:: Task directions ::
What you give must be the lines from the one containing "STEPPER pin IN3: A5 -> D13" through the last line of the listing below, exactly, with nothing else and no pictures.
(Data provided begins)
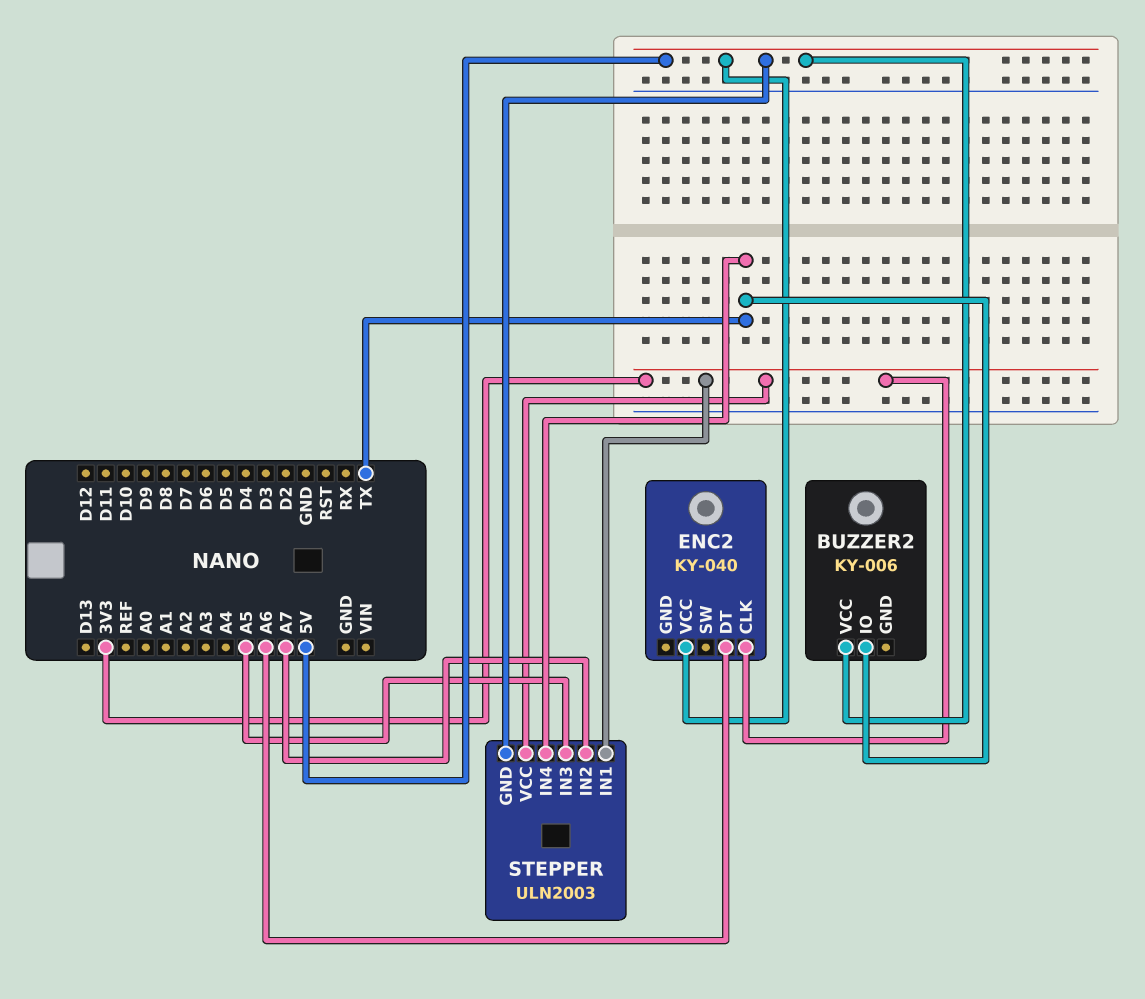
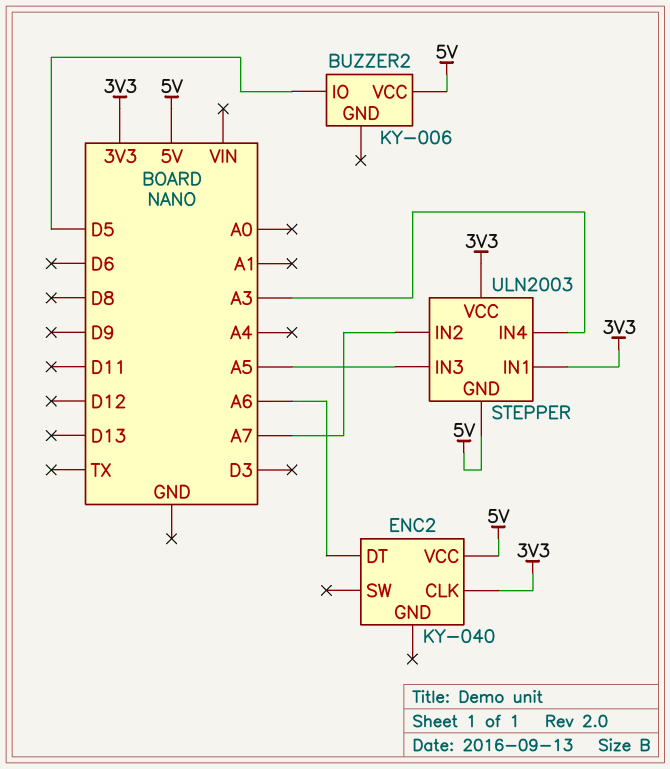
BUZZER2 pin IO: TX -> D5
STEPPER pin IN4: TX -> A3

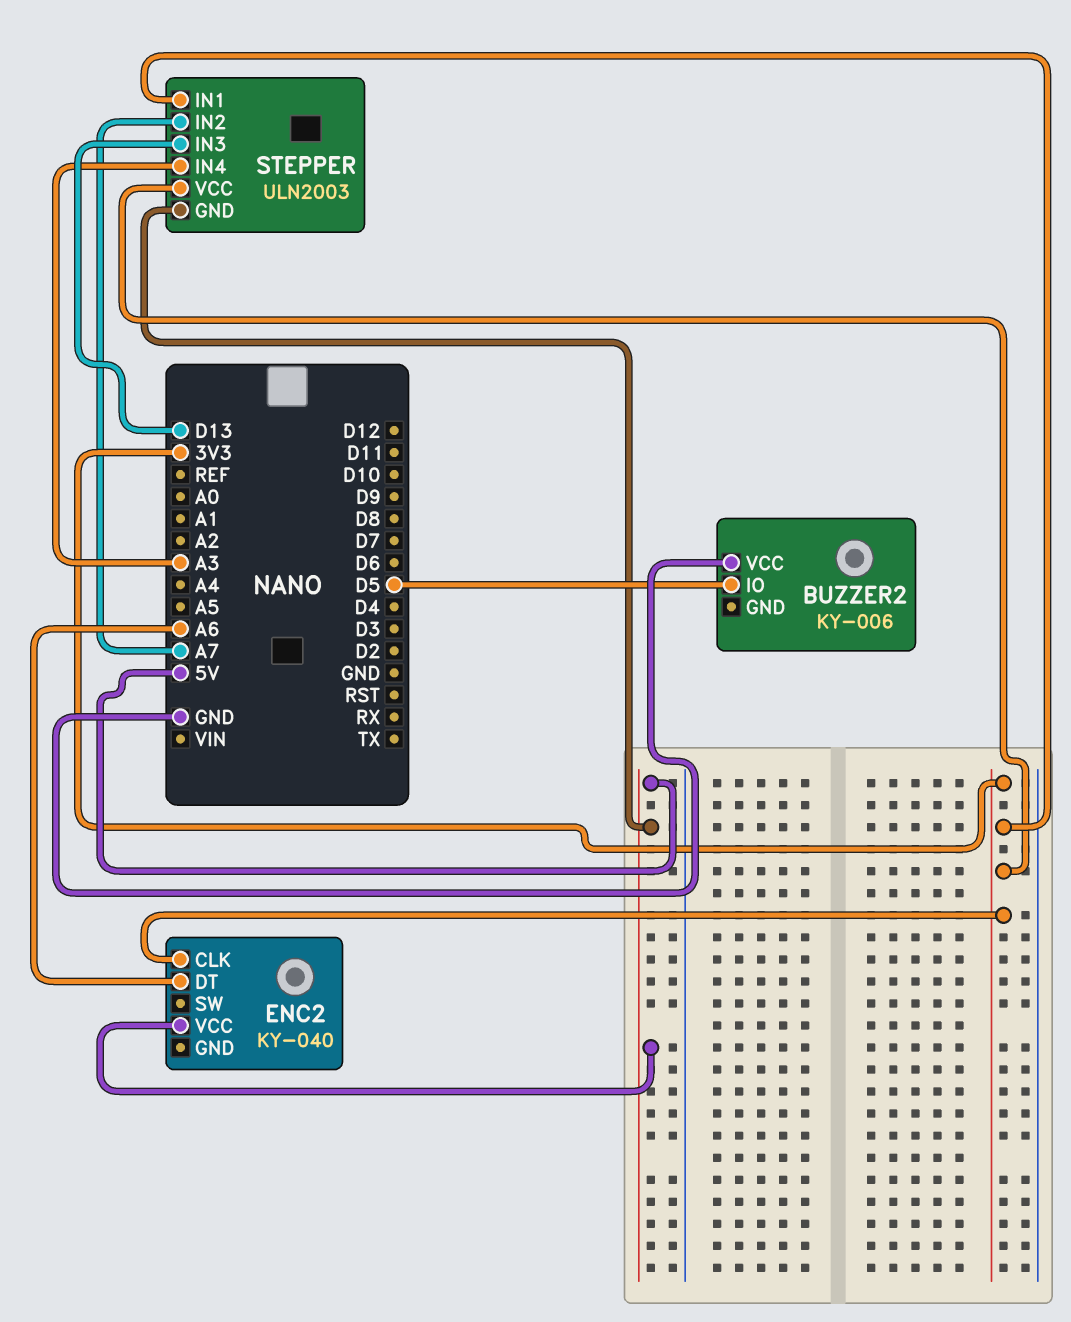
BUZZER2 pin VCC: 5V -> GND
STEPPER pin IN3: A5 -> D13

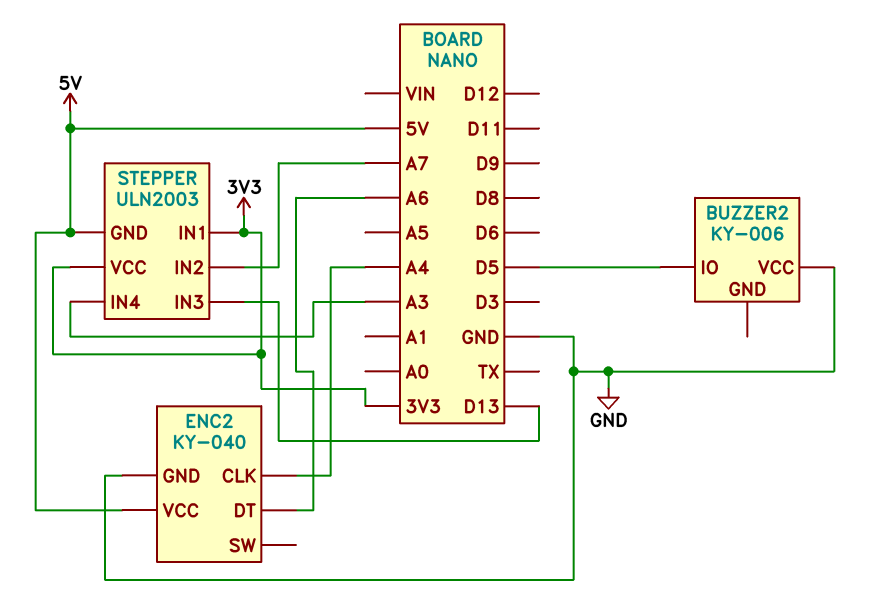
ENC2 pin CLK: 3V3 -> A4
ENC2 pin GND: none -> GND

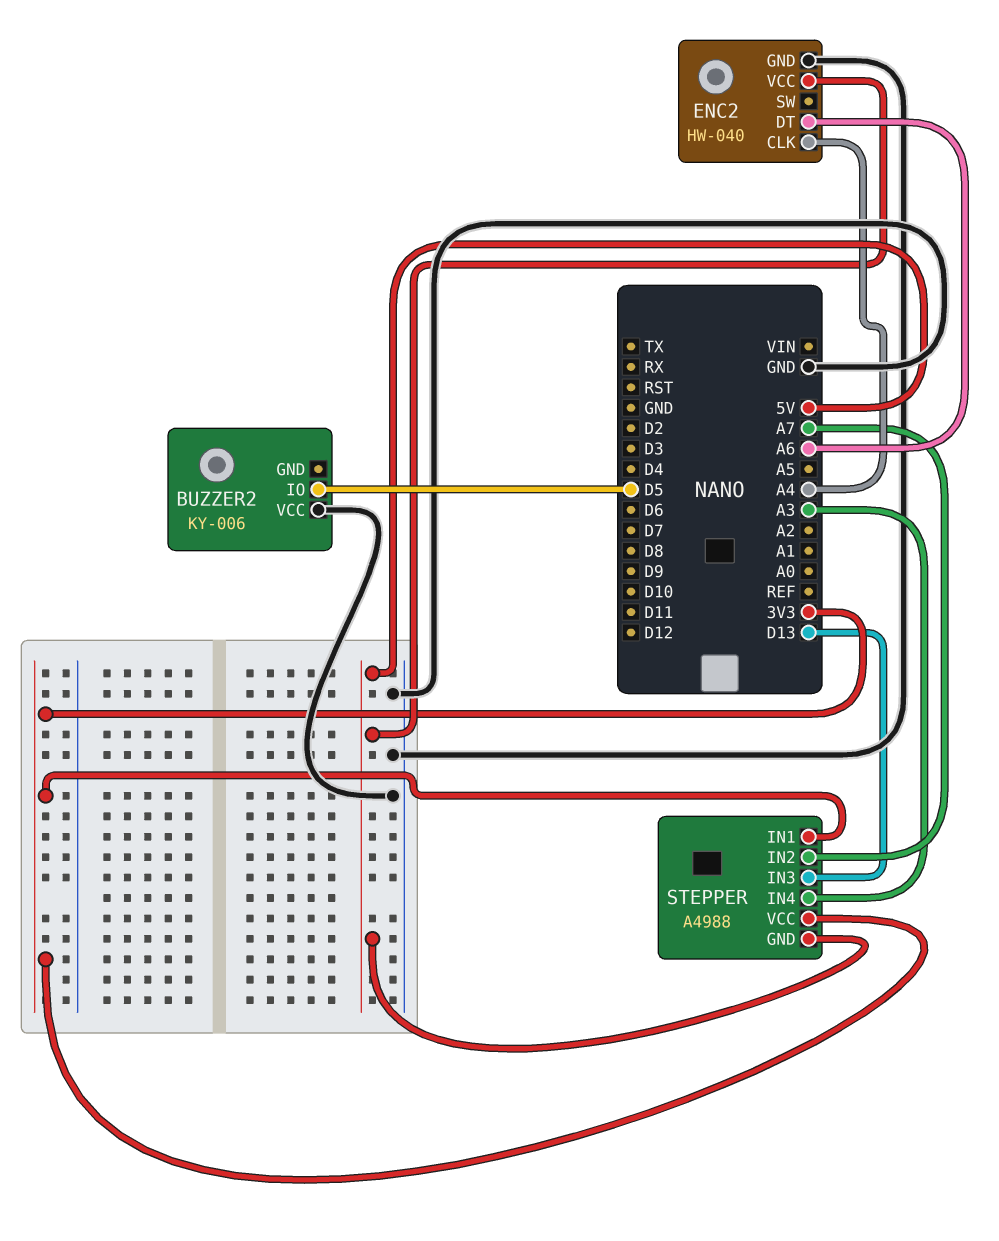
ENC2: KY-040 -> HW-040
STEPPER: ULN2003 -> A4988

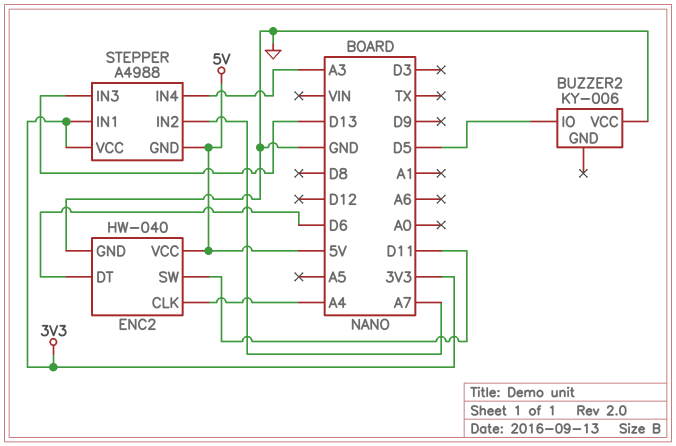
ENC2 pin DT: A6 -> D6
ENC2 pin SW: none -> D11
(Data provided ends)
:: Written response ::
STEPPER pin IN3: A5 -> D13

ENC2 pin CLK: 3V3 -> A4
ENC2 pin GND: none -> GND

ENC2: KY-040 -> HW-040
STEPPER: ULN2003 -> A4988

ENC2 pin DT: A6 -> D6
ENC2 pin SW: none -> D11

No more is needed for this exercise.